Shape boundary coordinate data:
*** Block opens ***
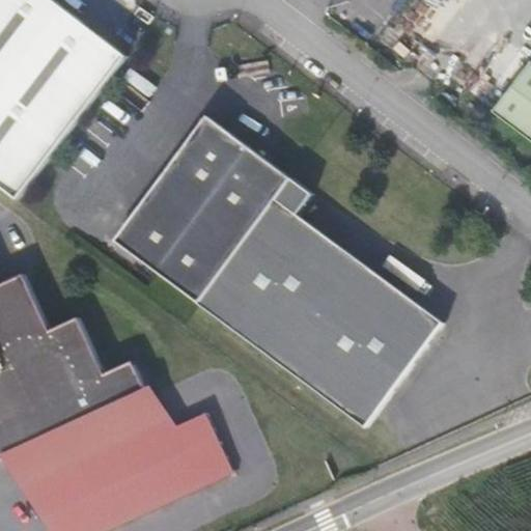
[(111,74),(127,54),(56,0),(0,0),(0,183),(17,195),(40,164),(78,116),(84,110),(88,104),(111,74)]
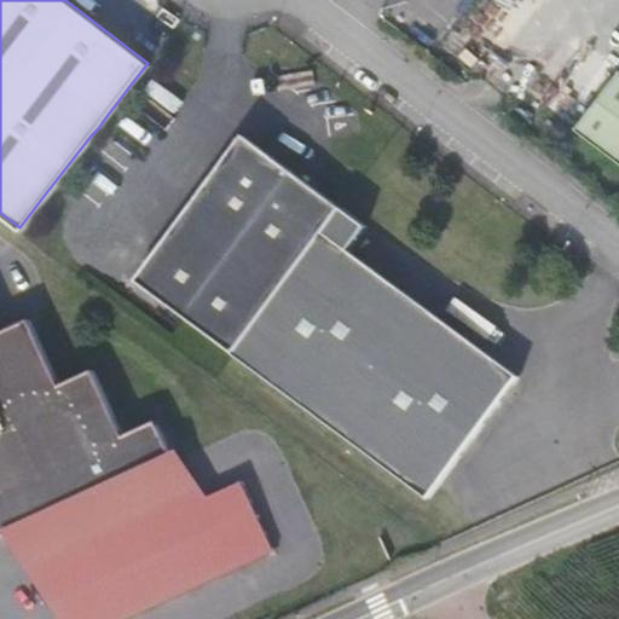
[(618,70),(606,87),(576,126),(618,160),(618,70)]
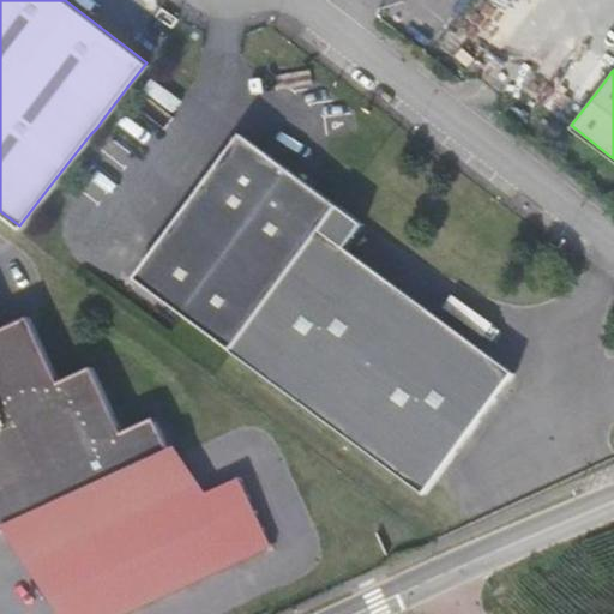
[(332,203),(236,131),(130,276),(226,347),(332,203)]
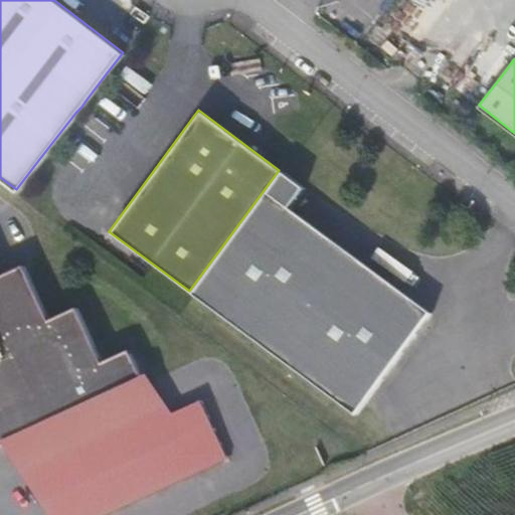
[(279,170),(189,291),(353,411),(425,311),(282,204),(298,184),(279,170)]
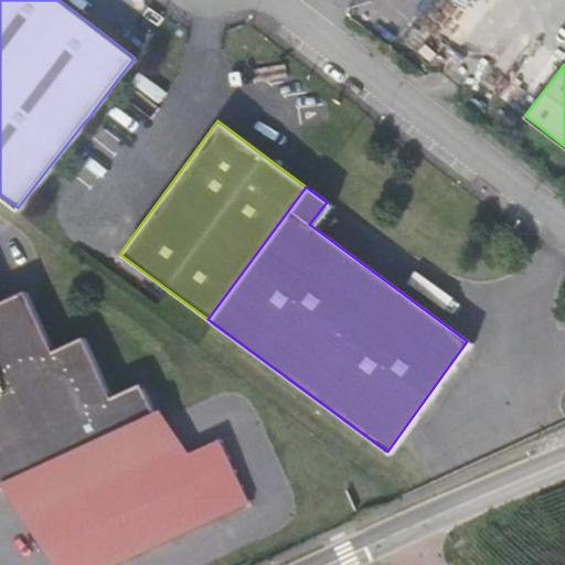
[(0,498),(16,491),(153,426),(137,388),(110,400),(82,341),(52,354),(27,296),(0,307),(0,498)]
*** Block closes ***
(DESCRIPTION OF THE TASK):
Repeat every entry above word for word, and include no pictures.

(RESPONSE):
[(111,74),(127,54),(56,0),(0,0),(0,183),(17,195),(40,164),(78,116),(84,110),(88,104),(111,74)]
[(618,70),(606,87),(576,126),(618,160),(618,70)]
[(332,203),(236,131),(130,276),(226,347),(332,203)]
[(279,170),(189,291),(353,411),(425,311),(282,204),(298,184),(279,170)]
[(0,498),(16,491),(153,426),(137,388),(110,400),(82,341),(52,354),(27,296),(0,307),(0,498)]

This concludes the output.